_INPUT MATERIAL_

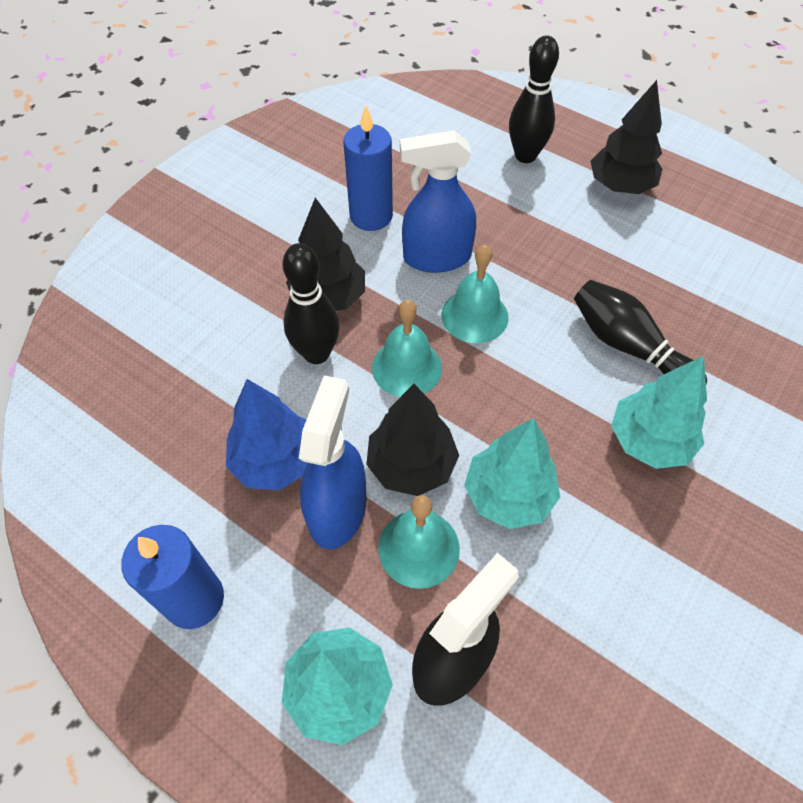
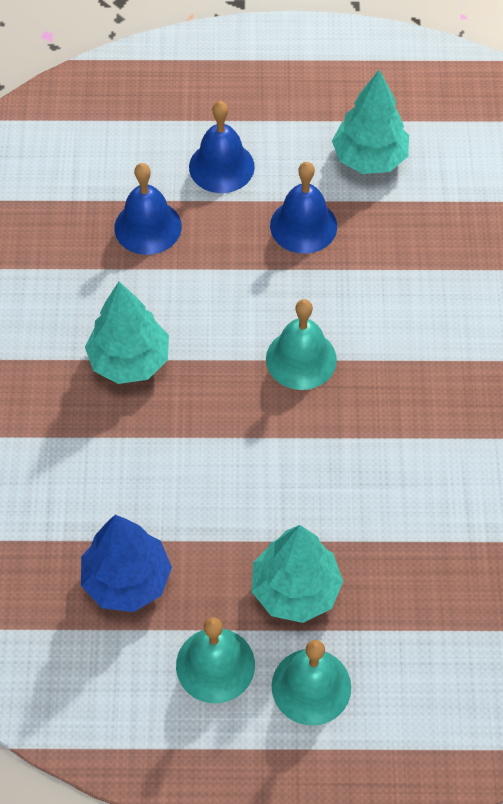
black bowling pin: 3 -> 0
black spray bottle: 1 -> 0
black tree: 3 -> 0
blue bell: 0 -> 3
blue candle: 2 -> 0
blue spray bottle: 2 -> 0

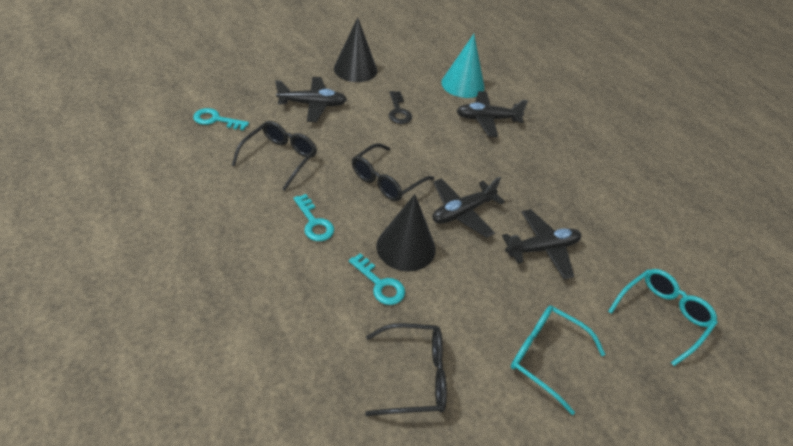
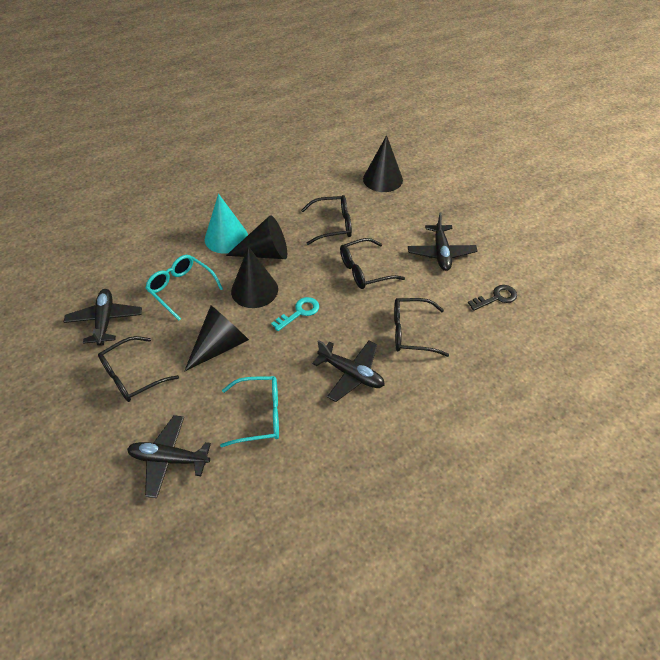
black cone: 2 -> 4
black glasses: 3 -> 4
turquoise key: 3 -> 1

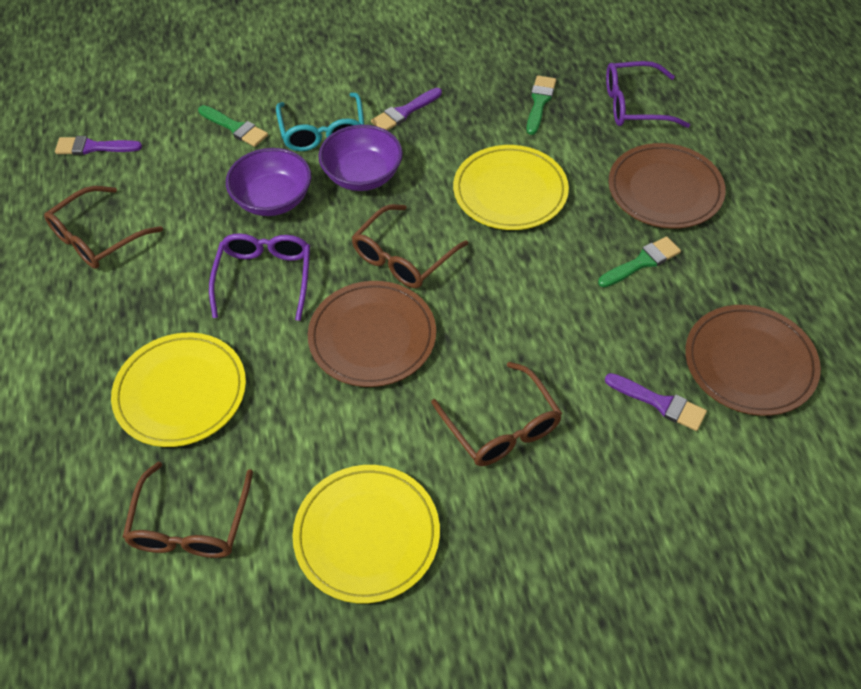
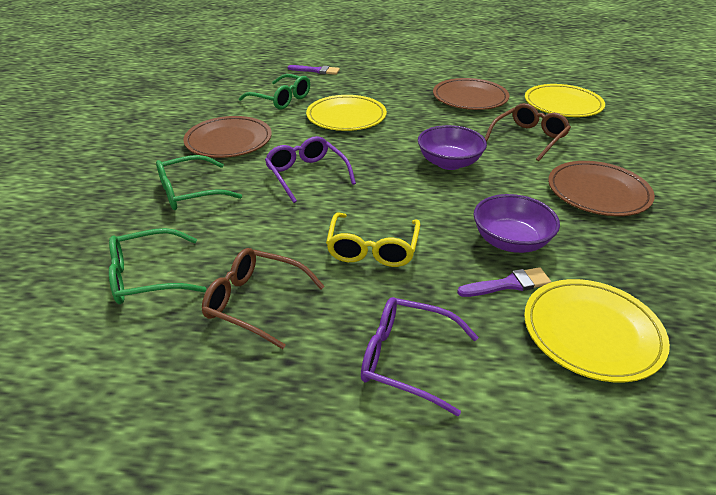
brown glasses: 4 -> 2
green brush: 3 -> 0
green glasses: 0 -> 3
purple brush: 3 -> 2
turquoise glasses: 1 -> 0
yellow glasses: 0 -> 1

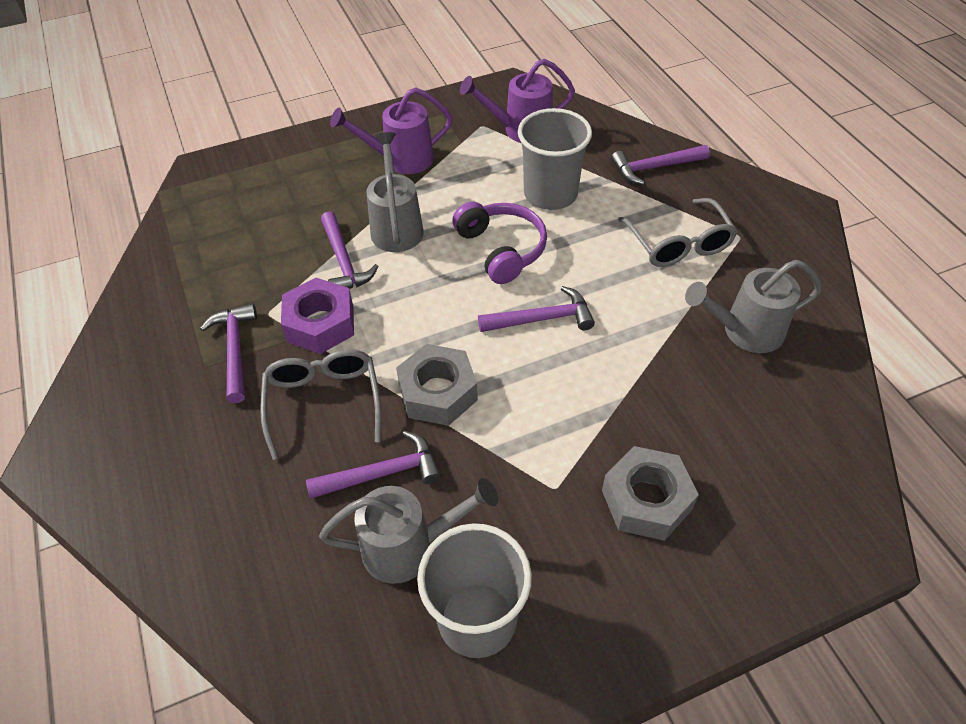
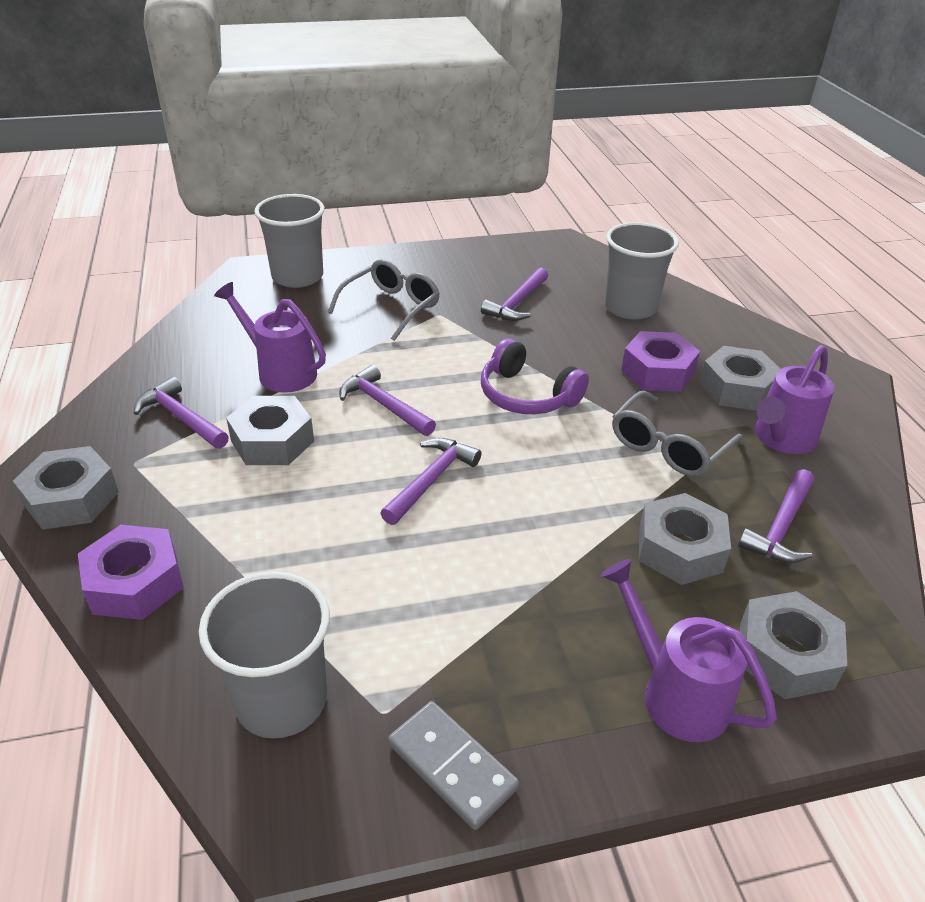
grey cup: 2 -> 3
grey domino: 0 -> 1
grey nut: 2 -> 5
grey watering can: 3 -> 0
purple nut: 1 -> 2
purple watering can: 2 -> 3

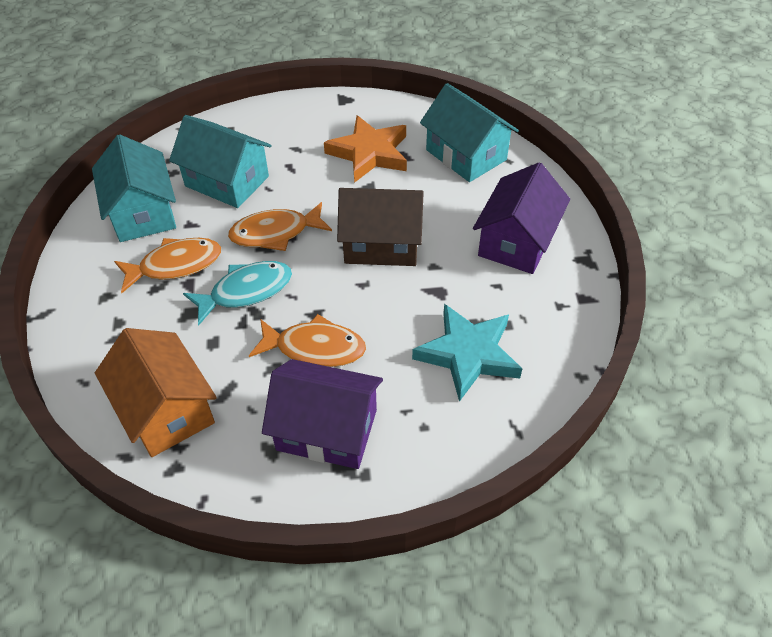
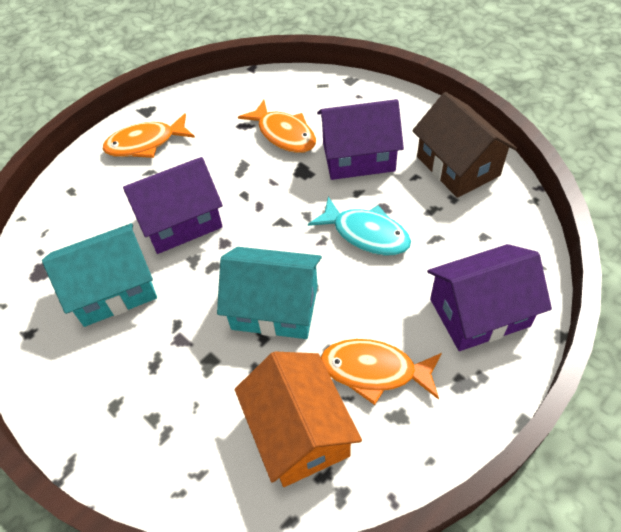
orange star: 1 -> 0
purple house: 2 -> 3
turquoise house: 3 -> 2
turquoise star: 1 -> 0

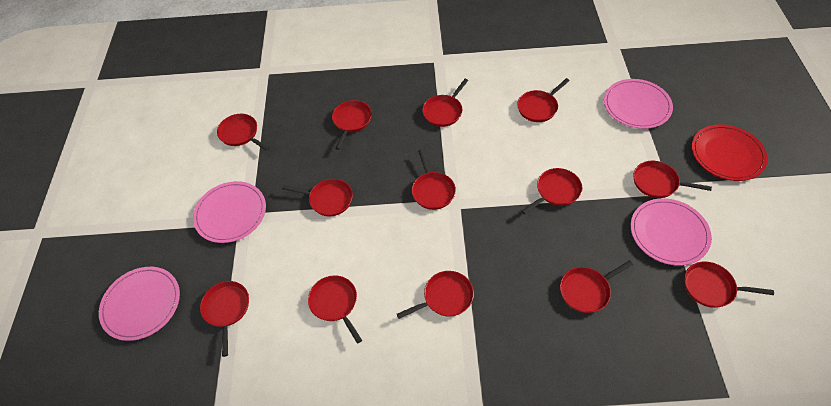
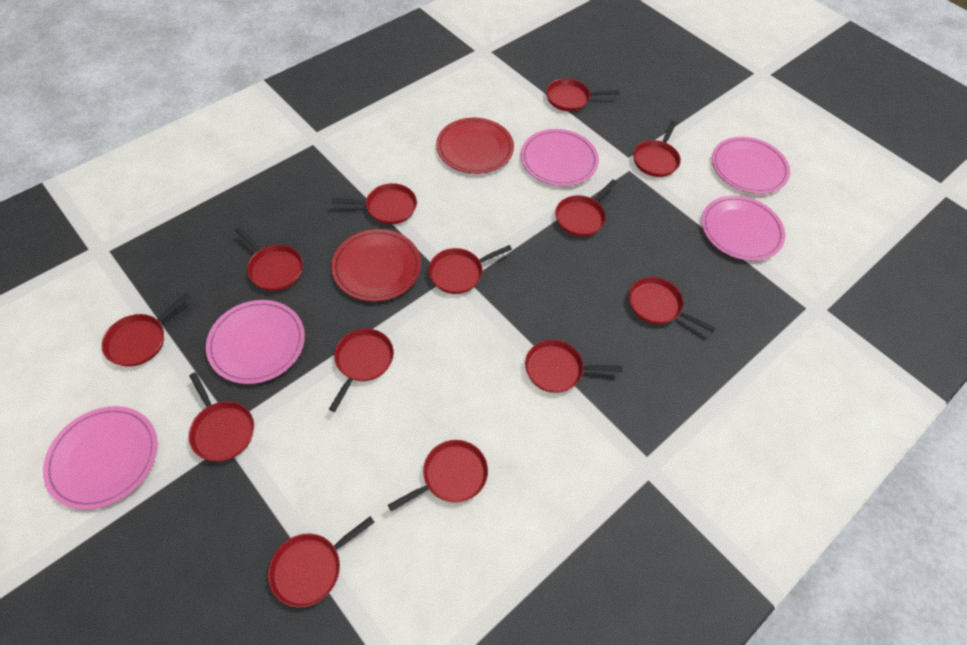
pink plate: 4 -> 5
red plate: 1 -> 2

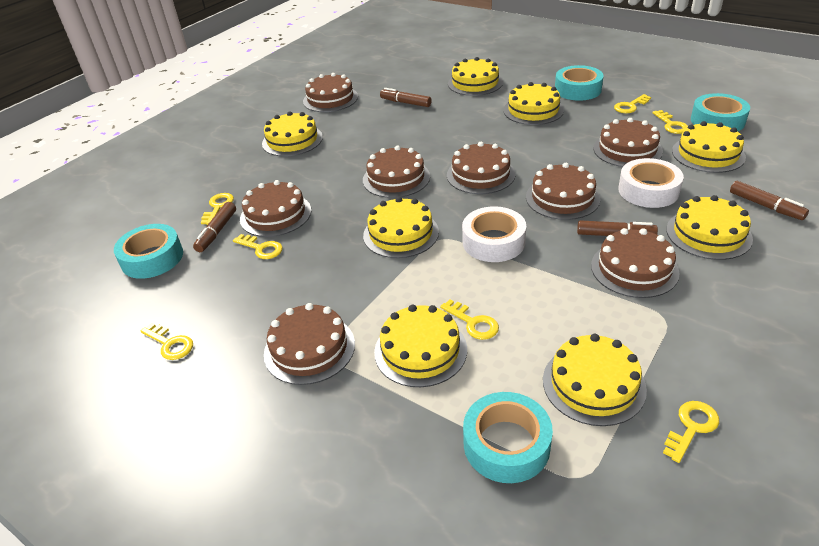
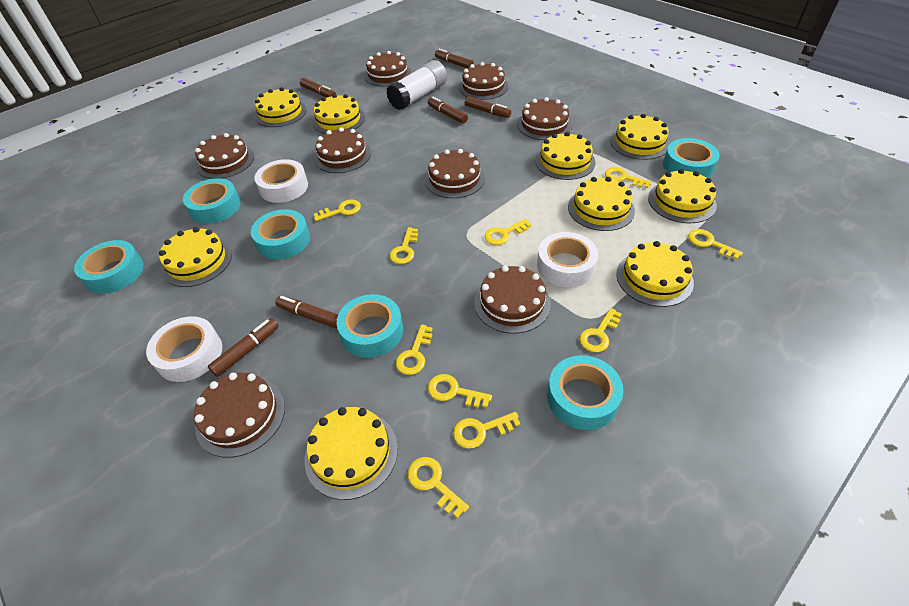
brown marker: 4 -> 6
turquoise tape: 4 -> 6
white glue stick: 0 -> 1
white tape: 2 -> 3
yellow cake: 8 -> 9
yellow key: 7 -> 10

_EXERCISE DESCRIPTION_
Beginning at the line with "purple nut: 1 -> 2" and ending at the last line of the listing above, retype each line exactly, including those two lines. Leave the pictures out.

_WRITTEN SOLUTION_
purple nut: 1 -> 2
purple watering can: 2 -> 3

orange star: 1 -> 0
purple house: 2 -> 3
turquoise house: 3 -> 2
turquoise star: 1 -> 0

pink plate: 4 -> 5
red plate: 1 -> 2

brown marker: 4 -> 6
turquoise tape: 4 -> 6
white glue stick: 0 -> 1
white tape: 2 -> 3
yellow cake: 8 -> 9
yellow key: 7 -> 10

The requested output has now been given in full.